> _TASK INSTRUCTIONS_
From the line with "Target: 'carcinoma'. Reply" down to the final line of the material below, quote every line exactly and leave out all lines before it.

> _RECORDS SHOWN_

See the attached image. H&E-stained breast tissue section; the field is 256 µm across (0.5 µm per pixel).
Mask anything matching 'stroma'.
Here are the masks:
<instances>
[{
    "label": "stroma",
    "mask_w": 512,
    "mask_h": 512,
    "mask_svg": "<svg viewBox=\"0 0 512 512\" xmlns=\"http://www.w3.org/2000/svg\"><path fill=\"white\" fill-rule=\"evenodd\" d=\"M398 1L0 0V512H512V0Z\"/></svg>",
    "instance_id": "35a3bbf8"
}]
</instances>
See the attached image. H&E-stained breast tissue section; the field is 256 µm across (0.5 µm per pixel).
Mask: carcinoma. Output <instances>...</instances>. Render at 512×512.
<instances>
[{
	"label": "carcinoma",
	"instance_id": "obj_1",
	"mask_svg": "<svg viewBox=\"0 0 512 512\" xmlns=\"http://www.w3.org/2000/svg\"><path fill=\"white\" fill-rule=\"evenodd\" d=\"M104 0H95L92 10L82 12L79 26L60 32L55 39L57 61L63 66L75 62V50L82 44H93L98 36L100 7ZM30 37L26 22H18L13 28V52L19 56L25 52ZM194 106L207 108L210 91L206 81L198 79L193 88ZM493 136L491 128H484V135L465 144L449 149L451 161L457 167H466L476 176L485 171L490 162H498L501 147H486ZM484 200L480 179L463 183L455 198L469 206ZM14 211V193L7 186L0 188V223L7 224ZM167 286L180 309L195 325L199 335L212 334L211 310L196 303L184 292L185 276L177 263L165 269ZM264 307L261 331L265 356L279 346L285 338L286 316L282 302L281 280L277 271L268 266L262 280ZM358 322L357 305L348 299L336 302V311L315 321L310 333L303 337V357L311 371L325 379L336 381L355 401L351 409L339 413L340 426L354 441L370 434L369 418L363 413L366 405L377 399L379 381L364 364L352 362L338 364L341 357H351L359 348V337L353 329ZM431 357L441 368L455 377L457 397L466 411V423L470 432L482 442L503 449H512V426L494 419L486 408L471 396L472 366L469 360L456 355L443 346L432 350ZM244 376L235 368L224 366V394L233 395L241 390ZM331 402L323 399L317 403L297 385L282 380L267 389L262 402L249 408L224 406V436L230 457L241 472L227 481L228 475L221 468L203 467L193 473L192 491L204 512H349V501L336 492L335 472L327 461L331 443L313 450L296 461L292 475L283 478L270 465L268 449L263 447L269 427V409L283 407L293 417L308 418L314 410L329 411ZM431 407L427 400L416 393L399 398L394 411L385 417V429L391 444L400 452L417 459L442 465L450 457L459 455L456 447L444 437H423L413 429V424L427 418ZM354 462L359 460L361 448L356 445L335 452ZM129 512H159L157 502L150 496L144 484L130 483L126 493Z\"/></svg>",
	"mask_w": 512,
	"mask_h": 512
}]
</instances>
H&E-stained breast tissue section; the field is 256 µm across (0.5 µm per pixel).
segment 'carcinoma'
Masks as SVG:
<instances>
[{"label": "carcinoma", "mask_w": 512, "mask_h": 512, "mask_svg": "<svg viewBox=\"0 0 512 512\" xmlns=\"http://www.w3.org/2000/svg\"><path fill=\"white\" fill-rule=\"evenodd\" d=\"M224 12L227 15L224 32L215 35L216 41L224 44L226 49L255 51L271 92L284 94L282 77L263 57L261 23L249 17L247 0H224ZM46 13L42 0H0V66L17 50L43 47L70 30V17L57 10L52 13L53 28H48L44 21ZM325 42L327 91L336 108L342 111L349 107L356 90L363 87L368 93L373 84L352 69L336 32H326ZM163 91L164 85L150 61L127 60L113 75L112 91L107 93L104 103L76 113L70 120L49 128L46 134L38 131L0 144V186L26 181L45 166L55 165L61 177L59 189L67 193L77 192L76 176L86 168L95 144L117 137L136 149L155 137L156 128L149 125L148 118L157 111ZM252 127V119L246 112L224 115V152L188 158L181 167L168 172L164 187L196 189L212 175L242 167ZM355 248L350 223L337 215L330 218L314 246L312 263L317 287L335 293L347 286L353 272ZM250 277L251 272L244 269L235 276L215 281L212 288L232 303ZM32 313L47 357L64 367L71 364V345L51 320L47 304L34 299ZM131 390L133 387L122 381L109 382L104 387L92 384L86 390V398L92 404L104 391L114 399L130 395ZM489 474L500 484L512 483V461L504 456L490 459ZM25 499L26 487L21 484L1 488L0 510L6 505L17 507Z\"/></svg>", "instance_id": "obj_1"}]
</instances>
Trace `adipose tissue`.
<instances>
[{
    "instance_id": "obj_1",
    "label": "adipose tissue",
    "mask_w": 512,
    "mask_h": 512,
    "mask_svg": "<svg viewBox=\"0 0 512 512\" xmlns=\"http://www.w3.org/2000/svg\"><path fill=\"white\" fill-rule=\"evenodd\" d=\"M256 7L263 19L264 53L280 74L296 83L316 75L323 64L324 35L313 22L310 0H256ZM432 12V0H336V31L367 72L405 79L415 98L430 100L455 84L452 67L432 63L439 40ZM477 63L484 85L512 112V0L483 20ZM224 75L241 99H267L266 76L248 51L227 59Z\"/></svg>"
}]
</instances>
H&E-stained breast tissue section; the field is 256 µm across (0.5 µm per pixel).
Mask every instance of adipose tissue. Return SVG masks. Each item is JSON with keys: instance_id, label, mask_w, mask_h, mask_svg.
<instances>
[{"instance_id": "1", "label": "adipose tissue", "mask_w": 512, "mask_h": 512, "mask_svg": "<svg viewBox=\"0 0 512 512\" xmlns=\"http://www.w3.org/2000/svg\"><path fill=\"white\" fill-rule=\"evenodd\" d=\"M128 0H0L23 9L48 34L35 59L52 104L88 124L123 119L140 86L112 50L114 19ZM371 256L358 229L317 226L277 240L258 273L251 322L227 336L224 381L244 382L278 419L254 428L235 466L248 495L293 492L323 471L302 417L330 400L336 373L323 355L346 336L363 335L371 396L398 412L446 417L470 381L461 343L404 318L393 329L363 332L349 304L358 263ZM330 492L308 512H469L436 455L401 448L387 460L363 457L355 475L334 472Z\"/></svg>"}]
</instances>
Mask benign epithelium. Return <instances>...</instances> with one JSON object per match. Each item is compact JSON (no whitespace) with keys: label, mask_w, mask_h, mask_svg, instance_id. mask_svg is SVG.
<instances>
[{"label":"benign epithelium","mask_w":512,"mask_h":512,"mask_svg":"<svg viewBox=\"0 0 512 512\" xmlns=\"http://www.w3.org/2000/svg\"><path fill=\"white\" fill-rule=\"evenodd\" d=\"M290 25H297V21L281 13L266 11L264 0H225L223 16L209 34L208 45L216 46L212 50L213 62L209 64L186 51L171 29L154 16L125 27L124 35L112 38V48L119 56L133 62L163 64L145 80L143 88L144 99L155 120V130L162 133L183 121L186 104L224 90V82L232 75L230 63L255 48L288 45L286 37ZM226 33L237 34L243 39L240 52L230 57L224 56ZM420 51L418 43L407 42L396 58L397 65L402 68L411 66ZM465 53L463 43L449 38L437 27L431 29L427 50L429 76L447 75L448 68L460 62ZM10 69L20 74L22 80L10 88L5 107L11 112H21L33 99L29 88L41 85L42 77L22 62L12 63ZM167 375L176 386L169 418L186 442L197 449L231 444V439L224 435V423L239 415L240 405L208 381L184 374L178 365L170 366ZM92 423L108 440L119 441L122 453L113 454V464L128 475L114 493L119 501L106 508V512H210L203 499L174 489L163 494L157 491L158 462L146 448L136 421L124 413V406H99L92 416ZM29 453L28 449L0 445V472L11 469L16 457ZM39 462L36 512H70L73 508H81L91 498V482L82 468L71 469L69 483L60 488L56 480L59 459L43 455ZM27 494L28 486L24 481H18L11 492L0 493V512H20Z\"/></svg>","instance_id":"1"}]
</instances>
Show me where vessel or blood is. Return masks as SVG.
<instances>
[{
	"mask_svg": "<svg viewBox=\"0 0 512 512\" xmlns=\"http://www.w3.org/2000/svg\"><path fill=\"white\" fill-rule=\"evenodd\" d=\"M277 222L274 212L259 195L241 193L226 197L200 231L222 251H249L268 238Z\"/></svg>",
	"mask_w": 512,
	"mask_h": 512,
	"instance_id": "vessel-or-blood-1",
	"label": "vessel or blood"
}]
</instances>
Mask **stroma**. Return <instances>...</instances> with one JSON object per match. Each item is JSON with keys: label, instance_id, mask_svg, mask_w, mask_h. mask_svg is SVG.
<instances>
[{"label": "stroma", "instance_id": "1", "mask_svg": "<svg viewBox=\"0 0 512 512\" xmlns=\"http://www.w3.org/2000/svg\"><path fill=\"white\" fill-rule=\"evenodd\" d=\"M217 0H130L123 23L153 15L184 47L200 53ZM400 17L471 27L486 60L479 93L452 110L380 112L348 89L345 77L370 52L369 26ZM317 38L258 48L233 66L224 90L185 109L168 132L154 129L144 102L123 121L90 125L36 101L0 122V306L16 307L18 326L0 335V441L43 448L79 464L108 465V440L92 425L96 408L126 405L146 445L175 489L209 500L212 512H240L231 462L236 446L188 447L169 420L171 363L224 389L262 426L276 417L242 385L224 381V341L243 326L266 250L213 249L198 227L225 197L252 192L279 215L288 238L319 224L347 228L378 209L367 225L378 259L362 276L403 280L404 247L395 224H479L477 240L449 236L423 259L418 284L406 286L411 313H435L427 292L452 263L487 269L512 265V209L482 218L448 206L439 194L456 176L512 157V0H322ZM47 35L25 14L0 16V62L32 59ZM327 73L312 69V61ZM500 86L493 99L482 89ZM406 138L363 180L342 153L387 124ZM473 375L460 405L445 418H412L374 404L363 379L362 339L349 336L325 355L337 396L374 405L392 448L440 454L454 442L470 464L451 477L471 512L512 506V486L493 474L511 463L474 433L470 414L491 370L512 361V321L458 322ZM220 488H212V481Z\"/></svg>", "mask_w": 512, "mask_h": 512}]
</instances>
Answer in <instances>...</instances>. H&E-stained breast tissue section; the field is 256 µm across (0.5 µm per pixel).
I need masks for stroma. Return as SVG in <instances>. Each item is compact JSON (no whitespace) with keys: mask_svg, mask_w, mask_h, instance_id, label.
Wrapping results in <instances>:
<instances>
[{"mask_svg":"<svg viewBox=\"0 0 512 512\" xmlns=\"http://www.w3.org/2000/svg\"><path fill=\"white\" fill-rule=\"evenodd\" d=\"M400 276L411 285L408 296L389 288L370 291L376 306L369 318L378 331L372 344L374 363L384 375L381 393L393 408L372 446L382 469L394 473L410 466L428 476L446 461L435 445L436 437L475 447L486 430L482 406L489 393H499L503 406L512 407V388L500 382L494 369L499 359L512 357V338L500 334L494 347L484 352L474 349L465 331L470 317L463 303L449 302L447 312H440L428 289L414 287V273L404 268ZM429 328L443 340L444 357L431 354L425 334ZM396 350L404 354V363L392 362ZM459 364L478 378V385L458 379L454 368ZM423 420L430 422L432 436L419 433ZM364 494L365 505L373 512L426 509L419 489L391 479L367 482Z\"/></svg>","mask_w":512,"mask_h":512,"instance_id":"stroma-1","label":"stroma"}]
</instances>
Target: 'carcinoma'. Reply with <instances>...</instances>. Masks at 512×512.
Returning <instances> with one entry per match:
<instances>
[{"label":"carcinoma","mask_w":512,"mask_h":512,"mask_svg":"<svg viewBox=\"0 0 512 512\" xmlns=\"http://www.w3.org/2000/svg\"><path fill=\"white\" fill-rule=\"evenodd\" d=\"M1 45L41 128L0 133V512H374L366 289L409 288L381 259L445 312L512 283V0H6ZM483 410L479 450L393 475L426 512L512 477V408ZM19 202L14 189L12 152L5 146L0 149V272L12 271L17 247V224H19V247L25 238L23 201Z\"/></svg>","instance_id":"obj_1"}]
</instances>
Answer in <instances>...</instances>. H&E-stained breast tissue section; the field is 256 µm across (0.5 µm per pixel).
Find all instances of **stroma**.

> _EXERCISE RESPONSE_
Target: 'carcinoma'. Reply with <instances>...</instances>. Masks at 512×512.
Returning <instances> with one entry per match:
<instances>
[{"label":"carcinoma","mask_w":512,"mask_h":512,"mask_svg":"<svg viewBox=\"0 0 512 512\" xmlns=\"http://www.w3.org/2000/svg\"><path fill=\"white\" fill-rule=\"evenodd\" d=\"M1 45L41 128L0 133V512H374L366 289L409 288L381 259L445 312L512 283V0H6ZM483 410L479 450L393 475L426 512L512 477V408ZM19 202L14 189L12 152L5 146L0 149V272L12 271L17 247V224H19V247L25 238L23 201Z\"/></svg>","instance_id":"obj_1"}]
</instances>
Answer in <instances>...</instances>. H&E-stained breast tissue section; the field is 256 µm across (0.5 µm per pixel).
Find all instances of **stroma**.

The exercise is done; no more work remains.